Supplied material section start

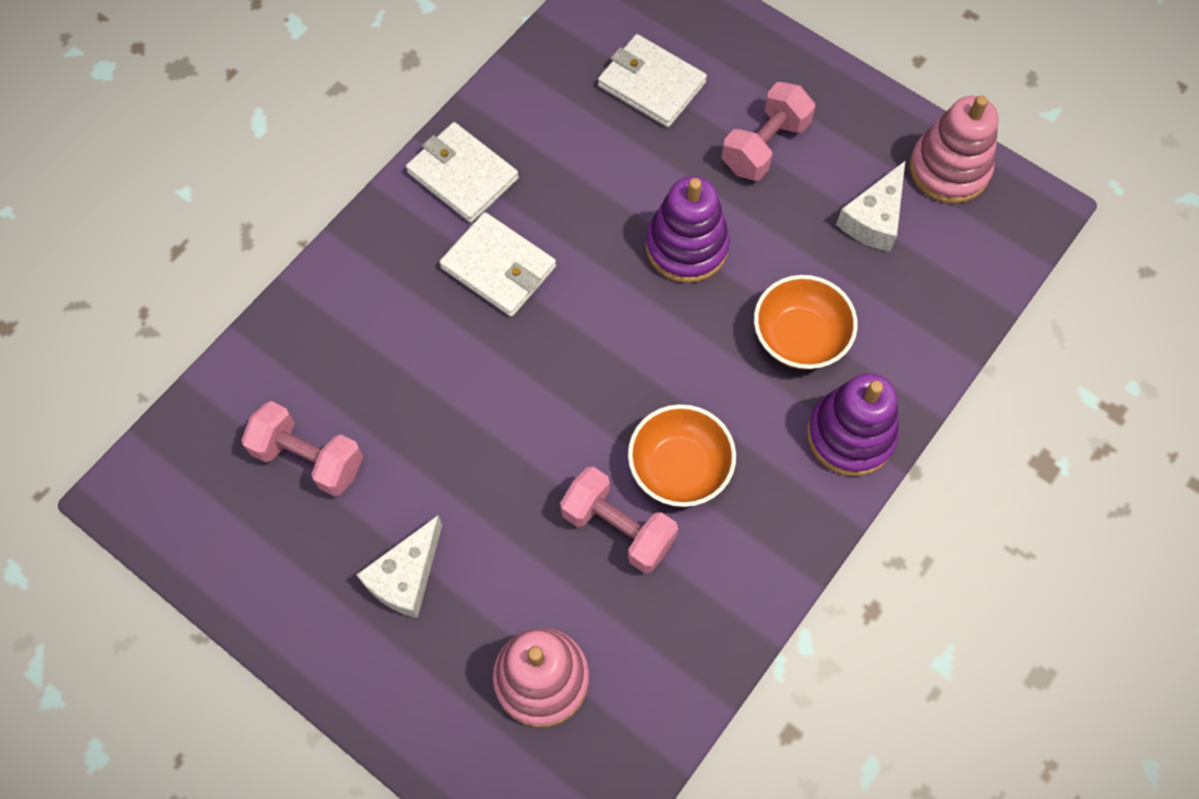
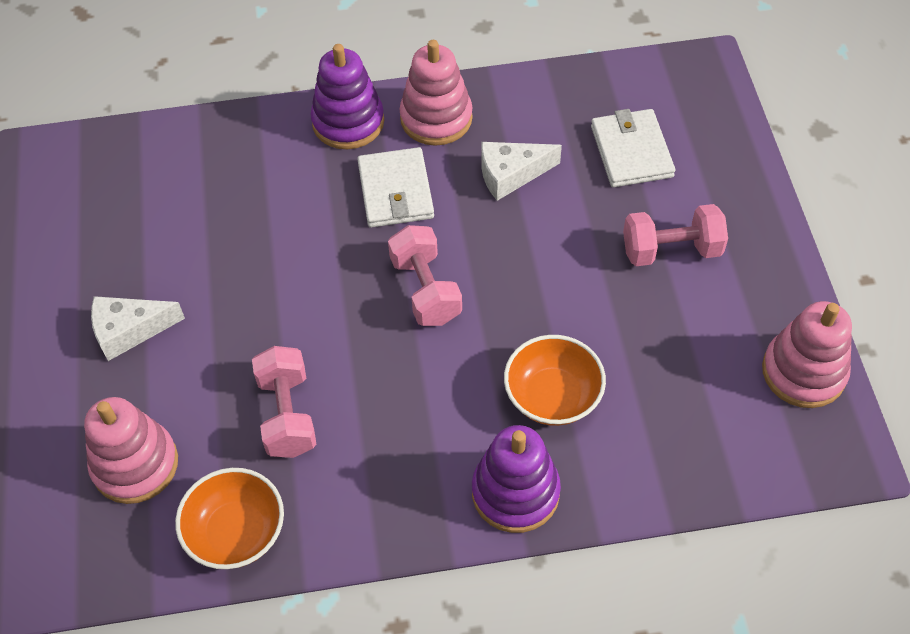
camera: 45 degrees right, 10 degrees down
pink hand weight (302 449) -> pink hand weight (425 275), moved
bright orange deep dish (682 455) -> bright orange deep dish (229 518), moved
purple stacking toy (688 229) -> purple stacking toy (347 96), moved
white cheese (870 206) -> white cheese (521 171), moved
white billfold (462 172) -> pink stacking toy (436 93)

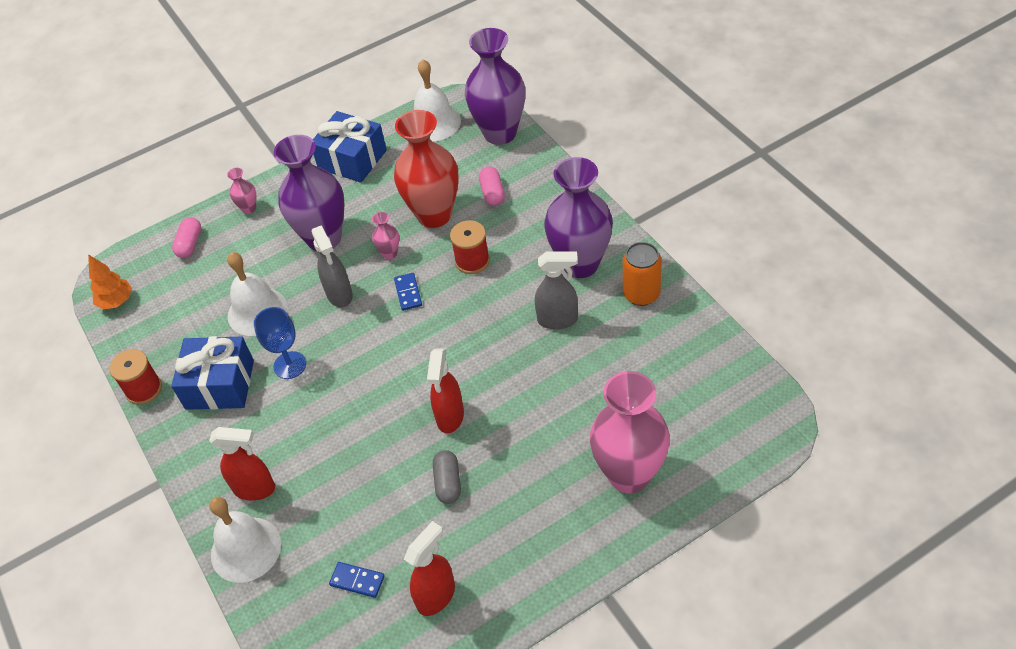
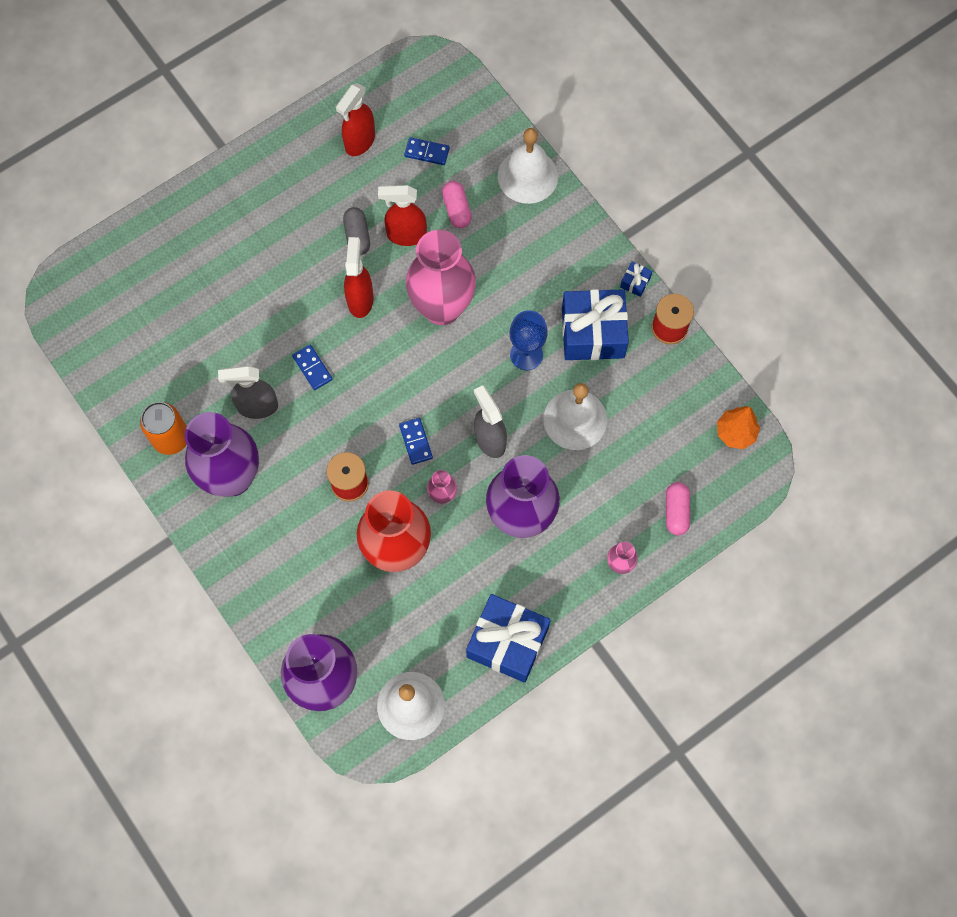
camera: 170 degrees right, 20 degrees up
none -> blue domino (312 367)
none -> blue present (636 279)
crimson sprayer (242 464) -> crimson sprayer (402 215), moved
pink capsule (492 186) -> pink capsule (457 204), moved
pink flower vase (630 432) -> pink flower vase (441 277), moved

Supplied material section end
Supplied material section start

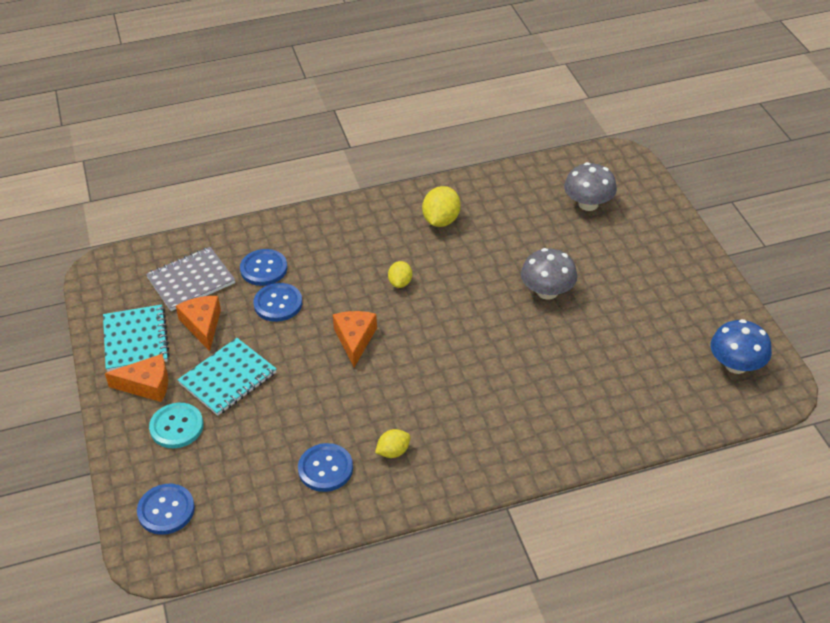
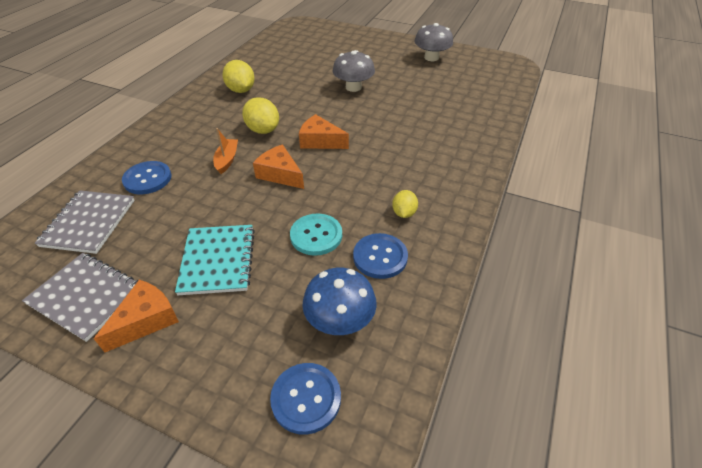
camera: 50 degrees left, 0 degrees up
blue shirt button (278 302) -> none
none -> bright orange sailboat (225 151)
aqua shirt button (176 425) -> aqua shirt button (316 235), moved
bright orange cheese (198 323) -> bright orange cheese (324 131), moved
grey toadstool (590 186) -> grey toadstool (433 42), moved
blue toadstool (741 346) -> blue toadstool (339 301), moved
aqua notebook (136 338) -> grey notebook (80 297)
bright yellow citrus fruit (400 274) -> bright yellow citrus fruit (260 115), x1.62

Supplied material section end

From the records above, reproduce exactly the lines from the one with "purple stacking toy (688" to the one with "white cheese (870", both included, and no others.

# Problem solution
purple stacking toy (688 229) -> purple stacking toy (347 96), moved
white cheese (870 206) -> white cheese (521 171), moved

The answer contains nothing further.